**Work item:** Using the listing below, retype exactly the lines starting at the one with "STEPPER3 pin IN4: D6 -> RX" and ending at the one with "HALL2 pin VCC: 5V -> 3V3", and include both.

**Task inputs:**

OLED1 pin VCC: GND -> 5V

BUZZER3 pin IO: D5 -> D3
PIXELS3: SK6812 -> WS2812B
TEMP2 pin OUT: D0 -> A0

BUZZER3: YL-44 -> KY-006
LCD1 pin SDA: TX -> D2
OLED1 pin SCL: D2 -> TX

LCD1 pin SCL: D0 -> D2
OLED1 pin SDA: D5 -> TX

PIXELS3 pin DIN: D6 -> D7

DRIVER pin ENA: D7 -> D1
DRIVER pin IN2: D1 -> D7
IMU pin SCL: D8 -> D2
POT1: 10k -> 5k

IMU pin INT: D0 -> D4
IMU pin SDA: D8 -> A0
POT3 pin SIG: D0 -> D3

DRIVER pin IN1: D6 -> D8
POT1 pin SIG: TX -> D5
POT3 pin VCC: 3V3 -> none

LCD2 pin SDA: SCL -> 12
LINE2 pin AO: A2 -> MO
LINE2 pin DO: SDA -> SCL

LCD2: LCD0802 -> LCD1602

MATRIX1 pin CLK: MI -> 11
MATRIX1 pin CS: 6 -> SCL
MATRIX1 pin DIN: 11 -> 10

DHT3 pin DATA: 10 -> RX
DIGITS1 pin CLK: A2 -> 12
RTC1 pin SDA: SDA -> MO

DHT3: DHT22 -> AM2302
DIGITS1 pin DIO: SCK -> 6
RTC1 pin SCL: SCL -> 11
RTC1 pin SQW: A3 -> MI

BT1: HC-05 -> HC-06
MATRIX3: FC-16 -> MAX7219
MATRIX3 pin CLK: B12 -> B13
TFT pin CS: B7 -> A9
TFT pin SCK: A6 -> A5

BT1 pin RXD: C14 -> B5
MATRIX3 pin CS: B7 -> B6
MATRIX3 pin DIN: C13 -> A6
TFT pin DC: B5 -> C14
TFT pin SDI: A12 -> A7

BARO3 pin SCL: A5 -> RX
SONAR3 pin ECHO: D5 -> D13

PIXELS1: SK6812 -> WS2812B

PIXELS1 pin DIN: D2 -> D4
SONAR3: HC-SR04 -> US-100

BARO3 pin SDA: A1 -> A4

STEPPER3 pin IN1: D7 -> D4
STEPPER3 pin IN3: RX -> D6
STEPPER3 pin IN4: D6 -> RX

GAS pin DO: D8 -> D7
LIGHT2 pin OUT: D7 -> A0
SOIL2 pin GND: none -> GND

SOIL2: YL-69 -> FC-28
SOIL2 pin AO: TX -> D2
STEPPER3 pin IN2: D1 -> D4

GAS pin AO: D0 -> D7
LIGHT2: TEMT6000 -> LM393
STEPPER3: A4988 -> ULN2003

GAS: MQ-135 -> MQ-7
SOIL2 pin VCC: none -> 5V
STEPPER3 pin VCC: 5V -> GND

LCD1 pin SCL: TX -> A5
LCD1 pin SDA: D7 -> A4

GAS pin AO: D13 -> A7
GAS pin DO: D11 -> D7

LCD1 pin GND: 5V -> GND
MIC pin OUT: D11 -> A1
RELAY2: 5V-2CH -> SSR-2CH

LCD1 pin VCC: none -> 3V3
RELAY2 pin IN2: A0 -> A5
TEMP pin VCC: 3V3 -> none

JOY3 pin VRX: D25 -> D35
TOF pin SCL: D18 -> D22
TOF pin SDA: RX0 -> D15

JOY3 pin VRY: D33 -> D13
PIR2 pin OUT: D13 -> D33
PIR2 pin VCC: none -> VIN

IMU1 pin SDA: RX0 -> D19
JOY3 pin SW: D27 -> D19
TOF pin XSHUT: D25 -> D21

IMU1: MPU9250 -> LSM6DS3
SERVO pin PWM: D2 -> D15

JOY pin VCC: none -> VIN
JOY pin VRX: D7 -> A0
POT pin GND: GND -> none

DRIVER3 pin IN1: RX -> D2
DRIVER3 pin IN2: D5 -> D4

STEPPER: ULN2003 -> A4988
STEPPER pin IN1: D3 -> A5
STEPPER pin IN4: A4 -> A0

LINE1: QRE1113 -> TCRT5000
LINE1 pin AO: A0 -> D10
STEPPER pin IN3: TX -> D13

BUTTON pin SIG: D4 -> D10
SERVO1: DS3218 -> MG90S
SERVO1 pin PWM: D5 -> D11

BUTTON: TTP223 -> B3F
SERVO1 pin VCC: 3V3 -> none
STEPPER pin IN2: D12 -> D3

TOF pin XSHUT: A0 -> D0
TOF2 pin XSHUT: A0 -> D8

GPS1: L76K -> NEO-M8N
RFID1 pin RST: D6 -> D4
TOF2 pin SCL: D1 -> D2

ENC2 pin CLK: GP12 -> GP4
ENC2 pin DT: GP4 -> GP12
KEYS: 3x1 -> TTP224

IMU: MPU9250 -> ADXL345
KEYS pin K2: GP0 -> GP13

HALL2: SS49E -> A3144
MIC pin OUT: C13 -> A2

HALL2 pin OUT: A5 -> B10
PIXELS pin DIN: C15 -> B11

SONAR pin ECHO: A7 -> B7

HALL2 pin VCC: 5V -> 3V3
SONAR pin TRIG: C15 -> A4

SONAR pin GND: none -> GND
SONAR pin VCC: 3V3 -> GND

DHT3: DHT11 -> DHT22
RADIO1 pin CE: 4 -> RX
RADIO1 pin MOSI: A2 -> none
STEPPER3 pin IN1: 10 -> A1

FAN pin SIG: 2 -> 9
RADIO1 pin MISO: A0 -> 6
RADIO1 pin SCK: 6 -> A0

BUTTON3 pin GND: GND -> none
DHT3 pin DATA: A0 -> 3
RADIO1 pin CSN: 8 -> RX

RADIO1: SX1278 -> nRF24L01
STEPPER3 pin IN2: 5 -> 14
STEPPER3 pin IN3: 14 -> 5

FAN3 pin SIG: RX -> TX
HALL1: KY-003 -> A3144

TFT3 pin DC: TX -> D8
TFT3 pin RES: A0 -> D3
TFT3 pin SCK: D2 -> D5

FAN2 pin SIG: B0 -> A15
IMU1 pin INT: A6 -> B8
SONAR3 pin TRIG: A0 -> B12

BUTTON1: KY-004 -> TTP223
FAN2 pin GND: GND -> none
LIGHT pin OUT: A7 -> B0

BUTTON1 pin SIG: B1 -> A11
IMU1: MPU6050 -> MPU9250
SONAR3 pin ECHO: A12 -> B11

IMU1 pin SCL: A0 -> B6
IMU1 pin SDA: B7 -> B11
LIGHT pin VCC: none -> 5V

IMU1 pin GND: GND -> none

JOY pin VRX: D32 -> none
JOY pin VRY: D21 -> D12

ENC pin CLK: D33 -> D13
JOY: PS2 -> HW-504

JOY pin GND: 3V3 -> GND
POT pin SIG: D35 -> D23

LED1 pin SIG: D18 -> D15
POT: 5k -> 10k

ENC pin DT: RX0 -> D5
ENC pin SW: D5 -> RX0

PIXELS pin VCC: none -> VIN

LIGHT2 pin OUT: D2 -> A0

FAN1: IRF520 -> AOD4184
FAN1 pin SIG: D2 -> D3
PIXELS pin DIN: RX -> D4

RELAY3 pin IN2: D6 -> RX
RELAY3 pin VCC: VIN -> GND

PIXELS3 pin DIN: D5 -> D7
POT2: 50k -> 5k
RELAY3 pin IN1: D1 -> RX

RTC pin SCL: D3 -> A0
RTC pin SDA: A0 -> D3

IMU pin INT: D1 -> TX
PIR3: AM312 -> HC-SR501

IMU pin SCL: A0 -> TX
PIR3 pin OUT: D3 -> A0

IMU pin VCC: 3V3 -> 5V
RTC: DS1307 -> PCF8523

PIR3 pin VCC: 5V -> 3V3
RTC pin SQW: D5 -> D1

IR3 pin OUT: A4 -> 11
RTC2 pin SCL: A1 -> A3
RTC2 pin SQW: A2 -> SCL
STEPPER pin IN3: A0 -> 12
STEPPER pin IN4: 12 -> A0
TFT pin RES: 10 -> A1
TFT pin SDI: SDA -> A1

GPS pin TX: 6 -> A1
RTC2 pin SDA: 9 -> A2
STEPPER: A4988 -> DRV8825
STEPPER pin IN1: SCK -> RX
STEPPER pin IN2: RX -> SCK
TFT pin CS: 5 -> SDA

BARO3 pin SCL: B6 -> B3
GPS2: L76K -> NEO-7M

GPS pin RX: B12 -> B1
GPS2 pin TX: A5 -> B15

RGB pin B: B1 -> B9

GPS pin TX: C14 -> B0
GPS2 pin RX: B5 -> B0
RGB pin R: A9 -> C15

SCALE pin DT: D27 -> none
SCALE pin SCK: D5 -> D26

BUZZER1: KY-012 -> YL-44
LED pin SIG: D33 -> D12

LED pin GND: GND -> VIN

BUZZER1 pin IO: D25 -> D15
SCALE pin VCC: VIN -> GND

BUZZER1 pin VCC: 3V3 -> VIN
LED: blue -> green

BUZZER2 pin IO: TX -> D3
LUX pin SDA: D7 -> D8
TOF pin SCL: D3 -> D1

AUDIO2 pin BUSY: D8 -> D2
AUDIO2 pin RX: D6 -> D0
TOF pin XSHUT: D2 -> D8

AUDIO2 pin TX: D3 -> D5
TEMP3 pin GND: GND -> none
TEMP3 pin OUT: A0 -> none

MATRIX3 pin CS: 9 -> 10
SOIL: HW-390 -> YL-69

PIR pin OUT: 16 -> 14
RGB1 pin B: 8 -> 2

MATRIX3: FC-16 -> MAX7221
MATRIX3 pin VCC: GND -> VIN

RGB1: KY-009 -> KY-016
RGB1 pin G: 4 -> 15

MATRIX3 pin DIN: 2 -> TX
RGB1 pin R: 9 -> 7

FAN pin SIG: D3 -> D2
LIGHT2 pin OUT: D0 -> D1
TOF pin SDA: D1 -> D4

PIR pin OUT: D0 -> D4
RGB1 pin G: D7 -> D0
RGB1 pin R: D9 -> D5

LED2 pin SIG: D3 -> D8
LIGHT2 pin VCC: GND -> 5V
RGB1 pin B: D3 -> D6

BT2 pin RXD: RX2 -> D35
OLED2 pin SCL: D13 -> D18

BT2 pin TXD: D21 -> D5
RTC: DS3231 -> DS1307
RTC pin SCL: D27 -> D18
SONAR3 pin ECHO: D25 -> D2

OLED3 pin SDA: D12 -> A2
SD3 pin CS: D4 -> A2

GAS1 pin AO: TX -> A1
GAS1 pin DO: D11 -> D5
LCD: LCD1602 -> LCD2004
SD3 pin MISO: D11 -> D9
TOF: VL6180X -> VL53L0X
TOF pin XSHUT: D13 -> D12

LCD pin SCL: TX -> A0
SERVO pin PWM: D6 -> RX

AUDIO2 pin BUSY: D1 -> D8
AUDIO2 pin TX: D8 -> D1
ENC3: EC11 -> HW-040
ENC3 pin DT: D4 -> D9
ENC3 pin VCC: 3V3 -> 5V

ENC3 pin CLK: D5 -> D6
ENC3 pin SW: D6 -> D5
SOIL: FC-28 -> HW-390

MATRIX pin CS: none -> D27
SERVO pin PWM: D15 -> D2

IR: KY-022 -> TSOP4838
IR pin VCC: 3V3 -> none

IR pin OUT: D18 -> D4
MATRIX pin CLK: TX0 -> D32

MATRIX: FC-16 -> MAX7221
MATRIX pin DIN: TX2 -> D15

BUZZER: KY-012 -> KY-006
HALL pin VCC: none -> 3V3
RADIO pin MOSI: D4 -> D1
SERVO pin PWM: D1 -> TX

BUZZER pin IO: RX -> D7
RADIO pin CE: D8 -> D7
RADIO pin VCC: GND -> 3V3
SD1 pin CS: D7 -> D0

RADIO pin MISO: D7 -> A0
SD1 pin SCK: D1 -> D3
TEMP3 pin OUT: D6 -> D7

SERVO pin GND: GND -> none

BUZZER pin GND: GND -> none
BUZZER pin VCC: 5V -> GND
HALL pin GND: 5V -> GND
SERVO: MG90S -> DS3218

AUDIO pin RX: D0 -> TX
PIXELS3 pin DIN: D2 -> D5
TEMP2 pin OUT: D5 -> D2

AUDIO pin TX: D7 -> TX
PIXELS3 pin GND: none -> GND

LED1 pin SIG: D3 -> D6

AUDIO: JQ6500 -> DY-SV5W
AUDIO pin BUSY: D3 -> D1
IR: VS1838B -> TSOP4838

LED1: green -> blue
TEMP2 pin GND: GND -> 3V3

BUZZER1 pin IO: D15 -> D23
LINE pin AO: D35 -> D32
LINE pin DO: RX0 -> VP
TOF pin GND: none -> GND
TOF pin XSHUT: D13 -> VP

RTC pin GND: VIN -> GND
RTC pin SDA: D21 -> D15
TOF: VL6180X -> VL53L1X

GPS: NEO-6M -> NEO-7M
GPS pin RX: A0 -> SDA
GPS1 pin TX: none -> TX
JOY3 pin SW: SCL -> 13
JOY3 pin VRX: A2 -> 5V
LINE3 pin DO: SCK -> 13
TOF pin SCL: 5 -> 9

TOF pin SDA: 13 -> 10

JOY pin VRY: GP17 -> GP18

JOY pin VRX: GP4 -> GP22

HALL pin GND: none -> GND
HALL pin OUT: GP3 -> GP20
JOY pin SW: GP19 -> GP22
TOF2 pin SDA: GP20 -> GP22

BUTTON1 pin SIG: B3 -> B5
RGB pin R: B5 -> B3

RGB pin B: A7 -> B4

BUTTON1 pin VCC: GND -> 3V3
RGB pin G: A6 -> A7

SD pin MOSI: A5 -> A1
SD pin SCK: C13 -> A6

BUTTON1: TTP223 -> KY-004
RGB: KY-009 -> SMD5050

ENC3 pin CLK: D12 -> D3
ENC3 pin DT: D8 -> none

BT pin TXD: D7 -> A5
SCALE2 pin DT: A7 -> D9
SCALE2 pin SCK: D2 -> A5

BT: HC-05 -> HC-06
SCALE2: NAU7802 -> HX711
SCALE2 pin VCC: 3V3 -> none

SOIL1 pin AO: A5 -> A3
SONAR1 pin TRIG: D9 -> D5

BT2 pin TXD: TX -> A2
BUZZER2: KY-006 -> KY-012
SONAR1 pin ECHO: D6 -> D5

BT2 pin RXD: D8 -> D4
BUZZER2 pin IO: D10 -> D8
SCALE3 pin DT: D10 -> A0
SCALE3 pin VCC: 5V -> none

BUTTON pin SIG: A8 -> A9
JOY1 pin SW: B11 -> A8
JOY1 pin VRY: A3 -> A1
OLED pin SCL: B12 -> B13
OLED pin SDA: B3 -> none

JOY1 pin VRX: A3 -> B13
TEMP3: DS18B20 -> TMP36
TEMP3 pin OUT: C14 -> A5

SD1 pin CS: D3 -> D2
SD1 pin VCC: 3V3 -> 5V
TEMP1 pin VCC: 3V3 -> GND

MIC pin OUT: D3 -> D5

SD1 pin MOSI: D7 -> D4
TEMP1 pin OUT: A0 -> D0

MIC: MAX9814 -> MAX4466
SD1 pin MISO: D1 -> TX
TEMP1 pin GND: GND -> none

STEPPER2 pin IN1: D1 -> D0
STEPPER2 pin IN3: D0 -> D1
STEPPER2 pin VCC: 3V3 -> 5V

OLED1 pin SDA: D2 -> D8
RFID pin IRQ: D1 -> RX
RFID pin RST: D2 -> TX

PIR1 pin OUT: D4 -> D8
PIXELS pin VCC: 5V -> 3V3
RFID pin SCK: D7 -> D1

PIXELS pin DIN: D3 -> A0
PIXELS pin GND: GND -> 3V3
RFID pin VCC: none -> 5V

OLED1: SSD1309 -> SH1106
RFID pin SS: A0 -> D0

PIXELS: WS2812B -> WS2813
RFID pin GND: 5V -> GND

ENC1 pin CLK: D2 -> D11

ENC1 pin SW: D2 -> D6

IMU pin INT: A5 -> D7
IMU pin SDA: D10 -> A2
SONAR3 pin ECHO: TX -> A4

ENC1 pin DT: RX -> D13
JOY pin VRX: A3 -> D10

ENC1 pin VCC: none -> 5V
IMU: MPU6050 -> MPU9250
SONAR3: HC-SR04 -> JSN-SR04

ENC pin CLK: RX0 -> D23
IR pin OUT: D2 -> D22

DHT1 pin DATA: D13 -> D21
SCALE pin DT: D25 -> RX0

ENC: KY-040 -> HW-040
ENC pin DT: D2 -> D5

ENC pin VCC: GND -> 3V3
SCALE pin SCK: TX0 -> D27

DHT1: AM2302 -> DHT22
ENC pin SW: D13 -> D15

**Solution for this exercise:**
STEPPER3 pin IN4: D6 -> RX

GAS pin DO: D8 -> D7
LIGHT2 pin OUT: D7 -> A0
SOIL2 pin GND: none -> GND

SOIL2: YL-69 -> FC-28
SOIL2 pin AO: TX -> D2
STEPPER3 pin IN2: D1 -> D4

GAS pin AO: D0 -> D7
LIGHT2: TEMT6000 -> LM393
STEPPER3: A4988 -> ULN2003

GAS: MQ-135 -> MQ-7
SOIL2 pin VCC: none -> 5V
STEPPER3 pin VCC: 5V -> GND

LCD1 pin SCL: TX -> A5
LCD1 pin SDA: D7 -> A4

GAS pin AO: D13 -> A7
GAS pin DO: D11 -> D7

LCD1 pin GND: 5V -> GND
MIC pin OUT: D11 -> A1
RELAY2: 5V-2CH -> SSR-2CH

LCD1 pin VCC: none -> 3V3
RELAY2 pin IN2: A0 -> A5
TEMP pin VCC: 3V3 -> none

JOY3 pin VRX: D25 -> D35
TOF pin SCL: D18 -> D22
TOF pin SDA: RX0 -> D15

JOY3 pin VRY: D33 -> D13
PIR2 pin OUT: D13 -> D33
PIR2 pin VCC: none -> VIN

IMU1 pin SDA: RX0 -> D19
JOY3 pin SW: D27 -> D19
TOF pin XSHUT: D25 -> D21

IMU1: MPU9250 -> LSM6DS3
SERVO pin PWM: D2 -> D15

JOY pin VCC: none -> VIN
JOY pin VRX: D7 -> A0
POT pin GND: GND -> none

DRIVER3 pin IN1: RX -> D2
DRIVER3 pin IN2: D5 -> D4

STEPPER: ULN2003 -> A4988
STEPPER pin IN1: D3 -> A5
STEPPER pin IN4: A4 -> A0

LINE1: QRE1113 -> TCRT5000
LINE1 pin AO: A0 -> D10
STEPPER pin IN3: TX -> D13

BUTTON pin SIG: D4 -> D10
SERVO1: DS3218 -> MG90S
SERVO1 pin PWM: D5 -> D11

BUTTON: TTP223 -> B3F
SERVO1 pin VCC: 3V3 -> none
STEPPER pin IN2: D12 -> D3

TOF pin XSHUT: A0 -> D0
TOF2 pin XSHUT: A0 -> D8

GPS1: L76K -> NEO-M8N
RFID1 pin RST: D6 -> D4
TOF2 pin SCL: D1 -> D2

ENC2 pin CLK: GP12 -> GP4
ENC2 pin DT: GP4 -> GP12
KEYS: 3x1 -> TTP224

IMU: MPU9250 -> ADXL345
KEYS pin K2: GP0 -> GP13

HALL2: SS49E -> A3144
MIC pin OUT: C13 -> A2

HALL2 pin OUT: A5 -> B10
PIXELS pin DIN: C15 -> B11

SONAR pin ECHO: A7 -> B7

HALL2 pin VCC: 5V -> 3V3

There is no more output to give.